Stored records

════

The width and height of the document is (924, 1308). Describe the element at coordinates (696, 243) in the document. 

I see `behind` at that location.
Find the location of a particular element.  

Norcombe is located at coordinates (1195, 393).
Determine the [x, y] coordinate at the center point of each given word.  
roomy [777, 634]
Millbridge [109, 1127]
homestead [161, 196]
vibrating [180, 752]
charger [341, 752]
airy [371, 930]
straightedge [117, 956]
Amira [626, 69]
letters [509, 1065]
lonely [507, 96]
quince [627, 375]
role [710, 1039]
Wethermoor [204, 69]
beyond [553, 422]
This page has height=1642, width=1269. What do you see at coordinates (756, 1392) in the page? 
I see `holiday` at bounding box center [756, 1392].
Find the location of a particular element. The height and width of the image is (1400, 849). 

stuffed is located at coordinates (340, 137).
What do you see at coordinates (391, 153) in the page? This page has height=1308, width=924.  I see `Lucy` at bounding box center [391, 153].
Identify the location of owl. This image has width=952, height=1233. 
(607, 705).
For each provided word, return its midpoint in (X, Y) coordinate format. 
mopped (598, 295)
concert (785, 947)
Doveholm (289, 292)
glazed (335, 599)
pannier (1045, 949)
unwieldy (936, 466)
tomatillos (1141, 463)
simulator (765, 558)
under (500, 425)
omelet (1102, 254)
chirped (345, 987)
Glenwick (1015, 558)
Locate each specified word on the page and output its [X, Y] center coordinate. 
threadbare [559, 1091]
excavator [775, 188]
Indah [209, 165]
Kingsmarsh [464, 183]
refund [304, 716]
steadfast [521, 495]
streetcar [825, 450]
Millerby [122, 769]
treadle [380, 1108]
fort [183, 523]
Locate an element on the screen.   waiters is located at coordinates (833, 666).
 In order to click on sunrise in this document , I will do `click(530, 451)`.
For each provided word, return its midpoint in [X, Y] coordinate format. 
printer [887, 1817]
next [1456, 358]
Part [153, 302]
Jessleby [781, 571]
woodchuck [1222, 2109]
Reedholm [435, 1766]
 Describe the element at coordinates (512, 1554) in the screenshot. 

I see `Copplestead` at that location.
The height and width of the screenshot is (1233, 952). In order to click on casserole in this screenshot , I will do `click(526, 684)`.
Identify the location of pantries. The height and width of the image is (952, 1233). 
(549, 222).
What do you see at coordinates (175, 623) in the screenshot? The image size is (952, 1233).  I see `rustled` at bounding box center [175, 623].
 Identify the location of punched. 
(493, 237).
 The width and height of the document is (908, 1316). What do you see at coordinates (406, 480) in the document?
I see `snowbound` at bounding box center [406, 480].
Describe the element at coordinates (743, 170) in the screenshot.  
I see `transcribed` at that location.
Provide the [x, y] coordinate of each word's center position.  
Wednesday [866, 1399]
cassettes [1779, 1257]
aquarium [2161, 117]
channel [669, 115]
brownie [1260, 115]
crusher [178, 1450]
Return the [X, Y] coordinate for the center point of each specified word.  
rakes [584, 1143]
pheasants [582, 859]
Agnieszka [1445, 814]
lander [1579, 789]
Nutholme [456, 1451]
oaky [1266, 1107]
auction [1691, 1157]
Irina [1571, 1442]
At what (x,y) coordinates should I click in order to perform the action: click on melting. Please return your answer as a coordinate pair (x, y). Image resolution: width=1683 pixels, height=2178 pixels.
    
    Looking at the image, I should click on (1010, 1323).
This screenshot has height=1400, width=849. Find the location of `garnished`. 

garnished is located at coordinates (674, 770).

════

WHAT TO PRODUCE »
Pull out each line of the items above that includes the string "provided". Case counts, so keep only lines where it appears with matching capitalization.

WRITTEN ANSWER »
For each provided word, return its midpoint in (X, Y) coordinate format. 
For each provided word, return its midpoint in [X, Y] coordinate format. 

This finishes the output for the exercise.